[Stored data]
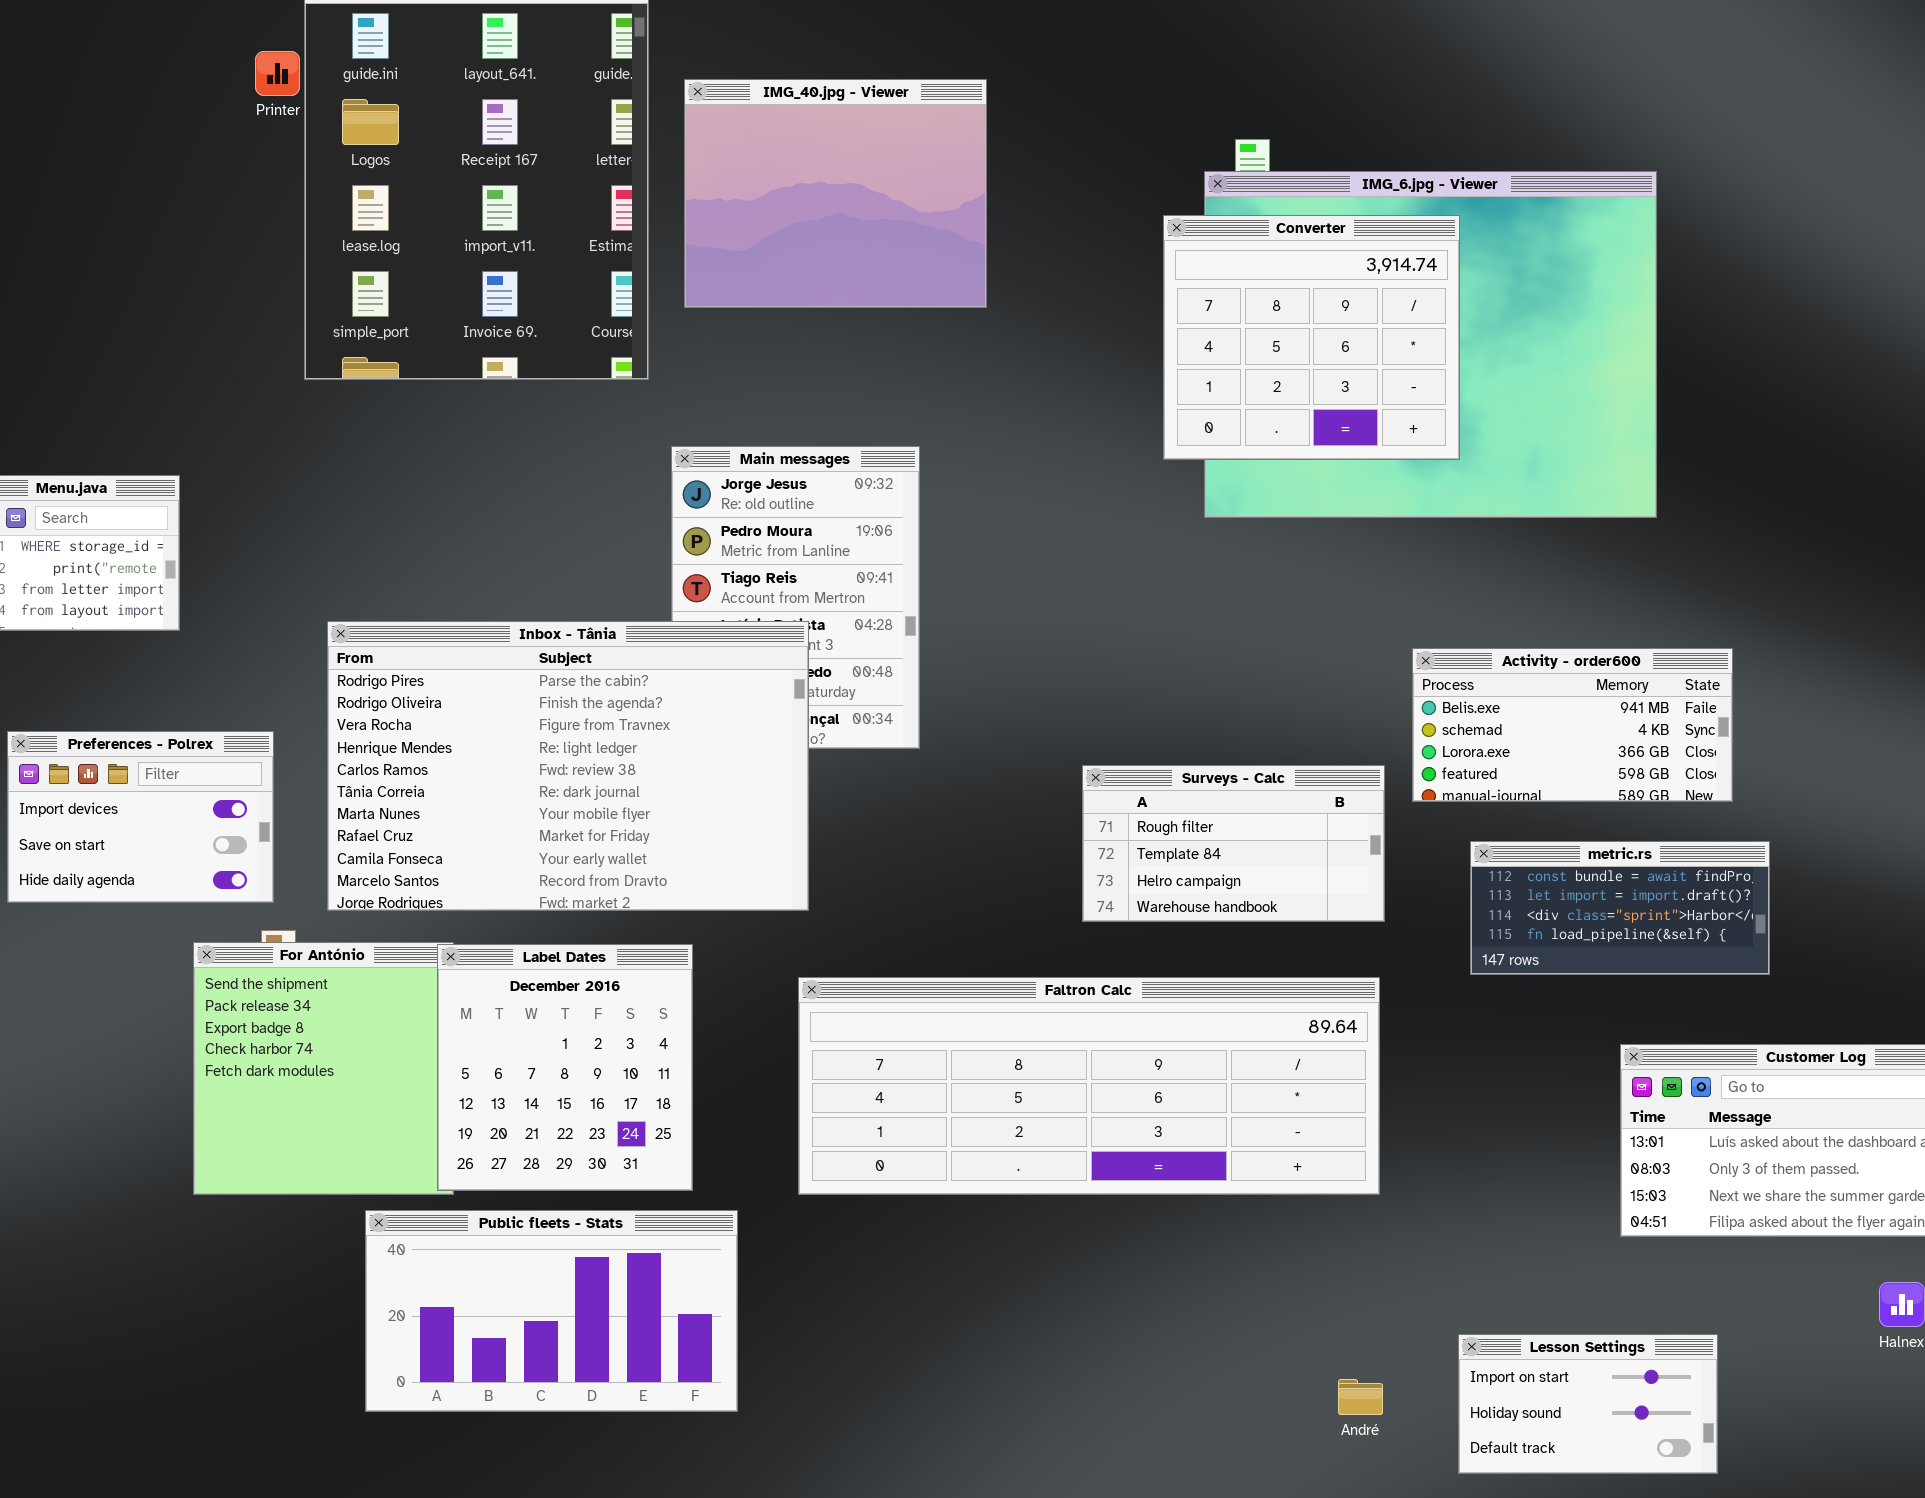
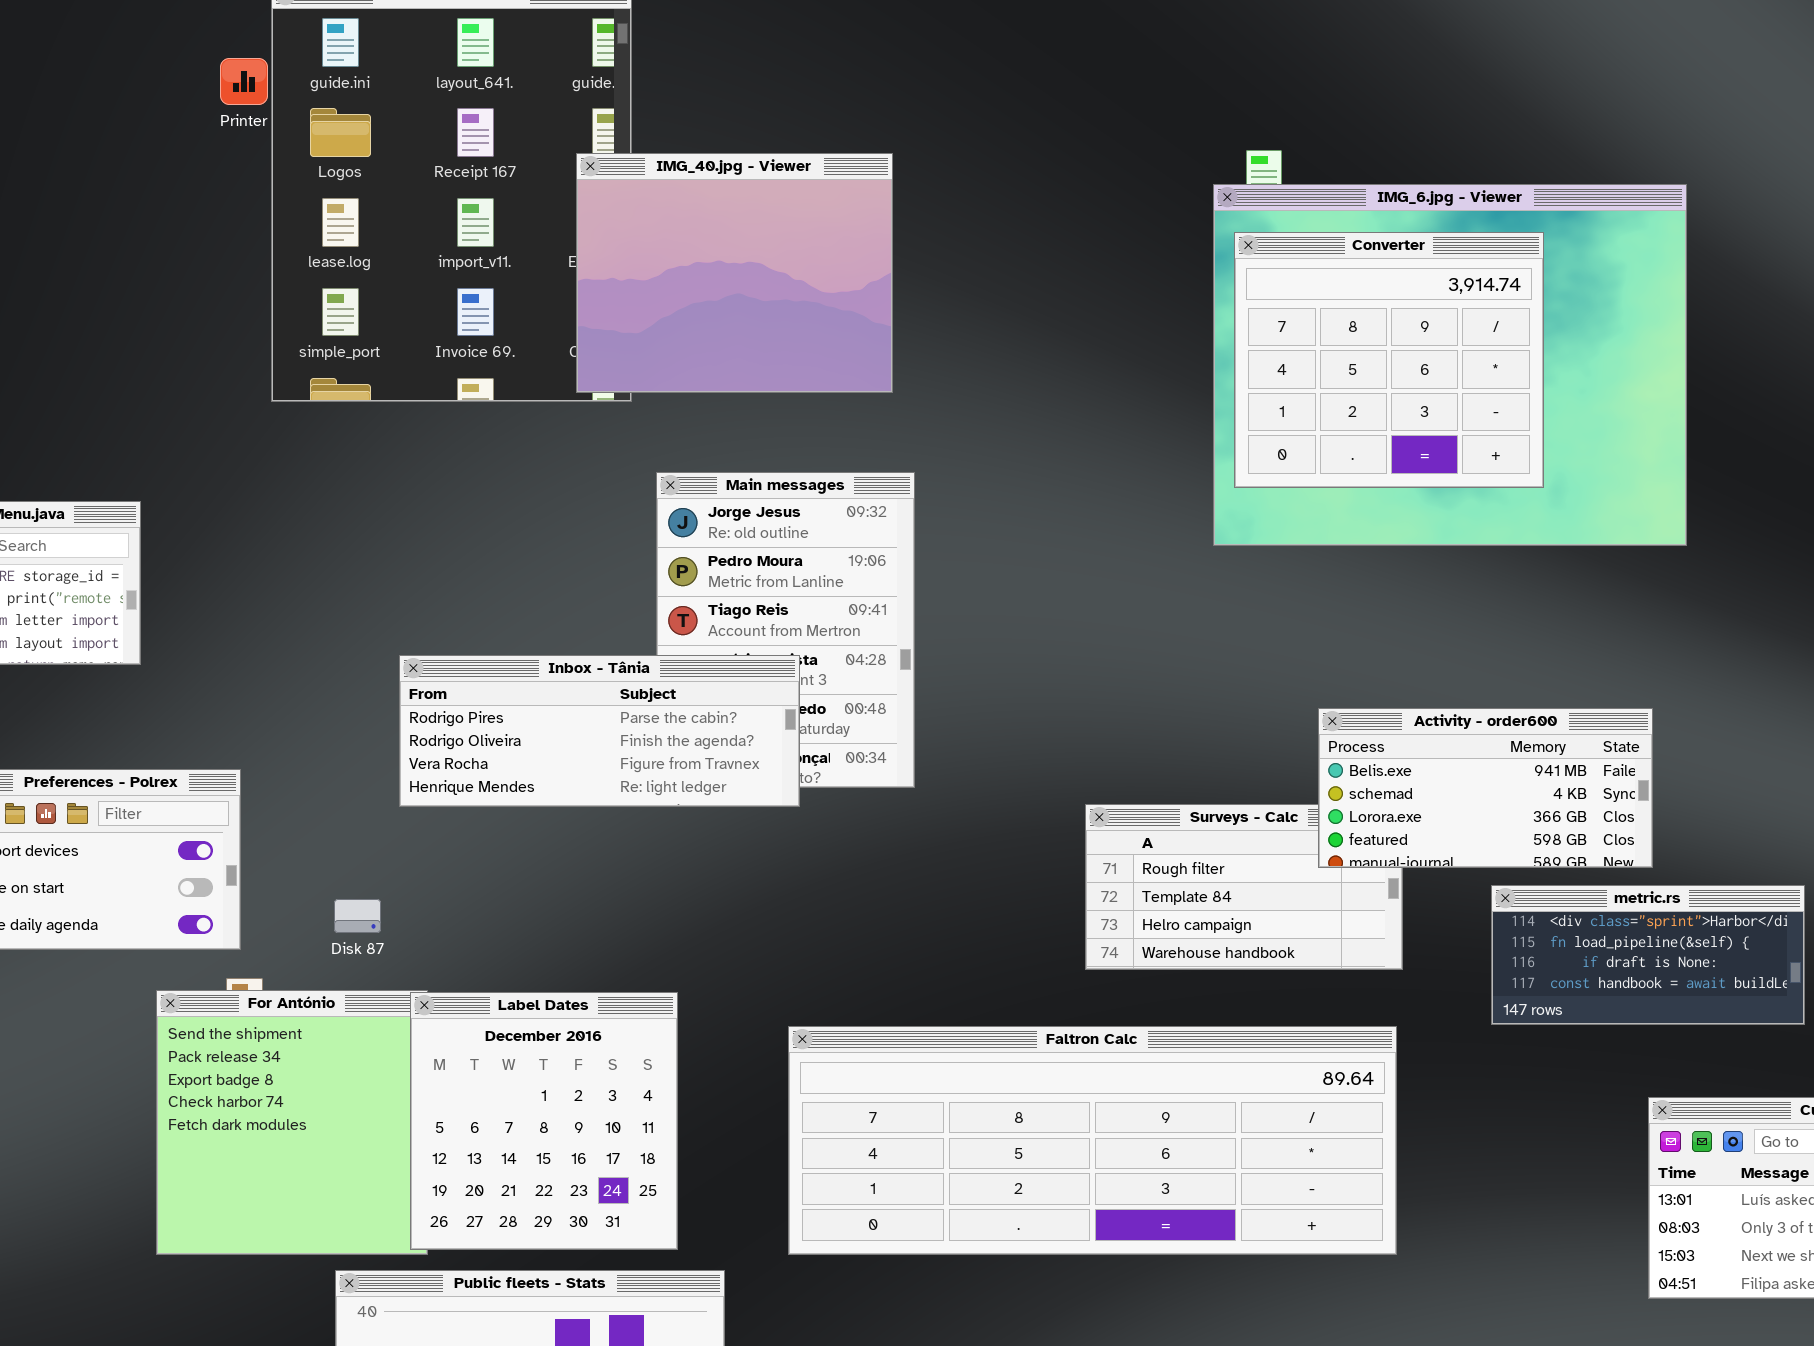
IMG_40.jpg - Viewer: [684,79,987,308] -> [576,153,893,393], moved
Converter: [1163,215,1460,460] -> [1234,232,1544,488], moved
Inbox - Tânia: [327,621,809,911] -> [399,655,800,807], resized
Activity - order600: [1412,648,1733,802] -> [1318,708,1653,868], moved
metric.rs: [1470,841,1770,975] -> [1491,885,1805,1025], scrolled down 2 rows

WHAT THIS TASK INVOLVES → Output, exactly and with no other text, the line that contains "Inbox - Tânia: [327,621,809,911]" and all lines from there to the end of the records.

WORKED SOLUTION →
Inbox - Tânia: [327,621,809,911] -> [399,655,800,807], resized
Activity - order600: [1412,648,1733,802] -> [1318,708,1653,868], moved
metric.rs: [1470,841,1770,975] -> [1491,885,1805,1025], scrolled down 2 rows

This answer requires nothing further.